WHAT YOU NEED TO DO:
Each entry that follows should be set down precisely, with its pictures removed.

DATA TO USE:
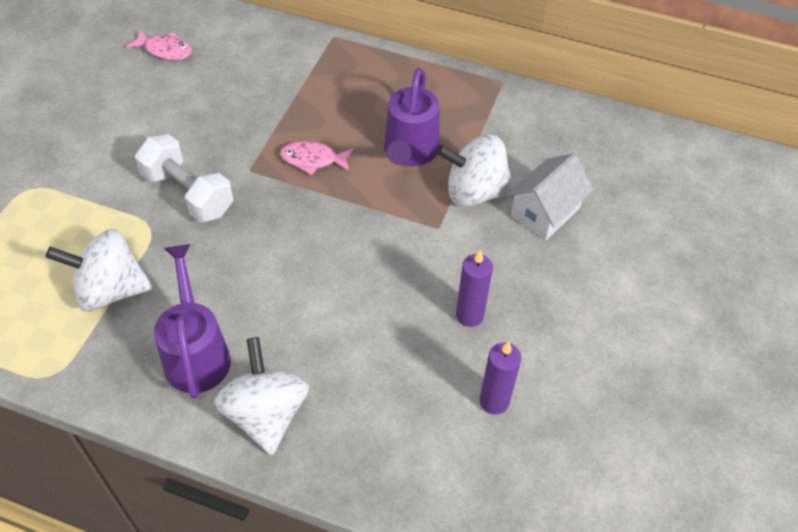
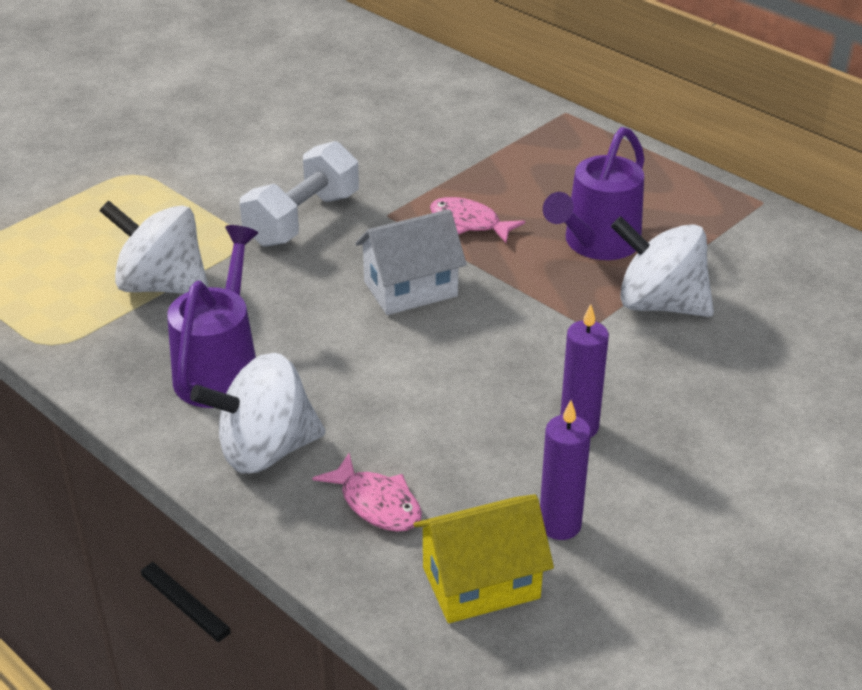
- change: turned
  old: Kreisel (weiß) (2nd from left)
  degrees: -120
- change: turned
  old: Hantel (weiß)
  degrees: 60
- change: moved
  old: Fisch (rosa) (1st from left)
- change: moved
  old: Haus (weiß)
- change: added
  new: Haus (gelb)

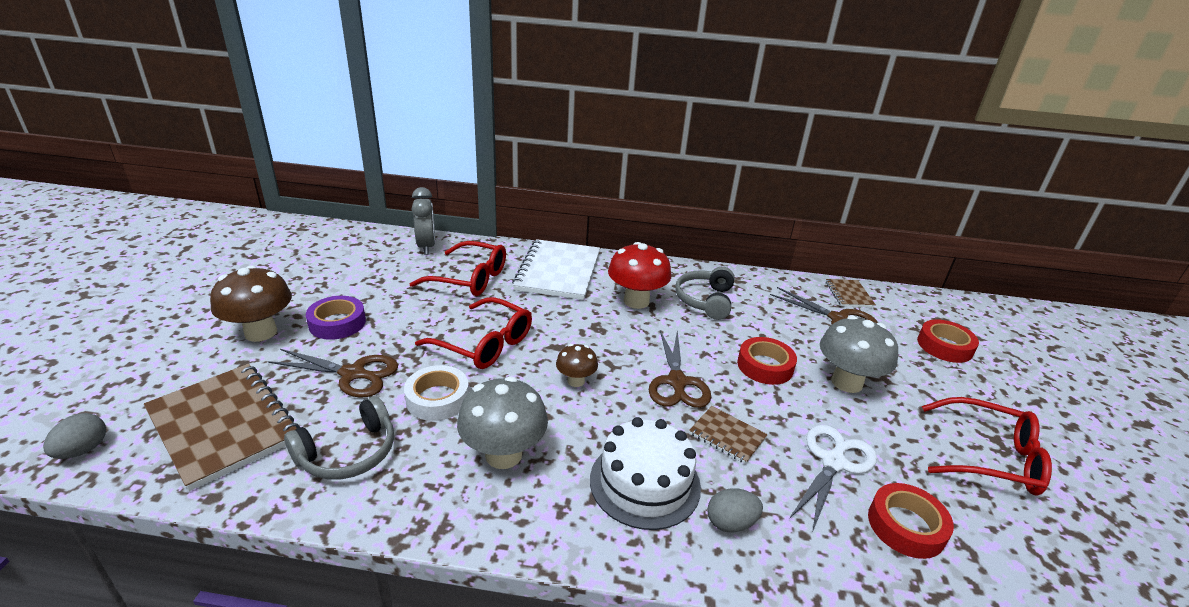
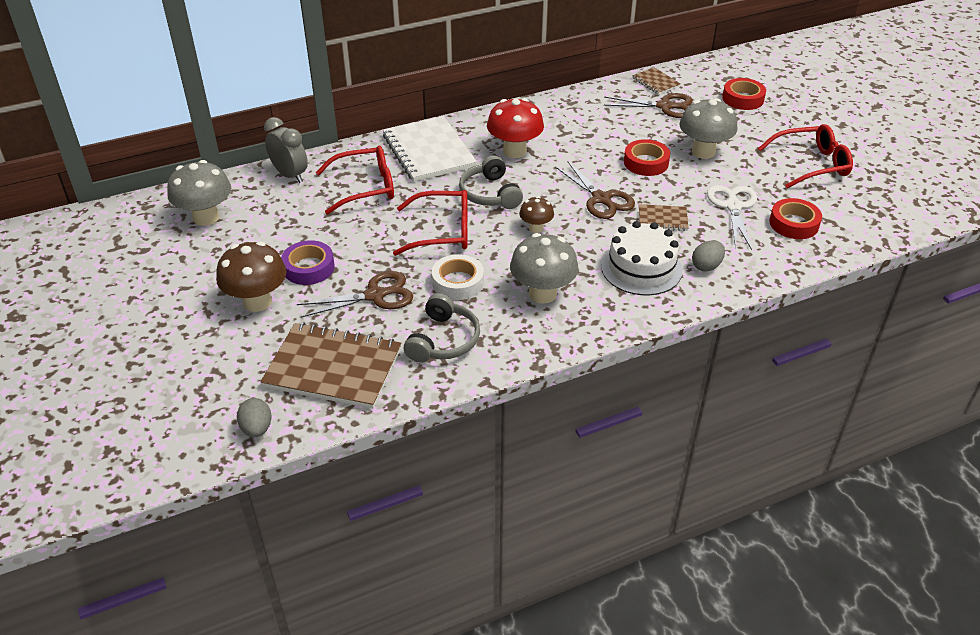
- change: added
  new: Pilz (grau) (1st from left)
- change: moved
  old: Kopfhörer (grau) (2nd from left)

SOLUTION:
- change: turned
  old: Kreisel (weiß) (2nd from left)
  degrees: -120
- change: turned
  old: Hantel (weiß)
  degrees: 60
- change: moved
  old: Fisch (rosa) (1st from left)
- change: moved
  old: Haus (weiß)
- change: added
  new: Haus (gelb)

- change: added
  new: Pilz (grau) (1st from left)
- change: moved
  old: Kopfhörer (grau) (2nd from left)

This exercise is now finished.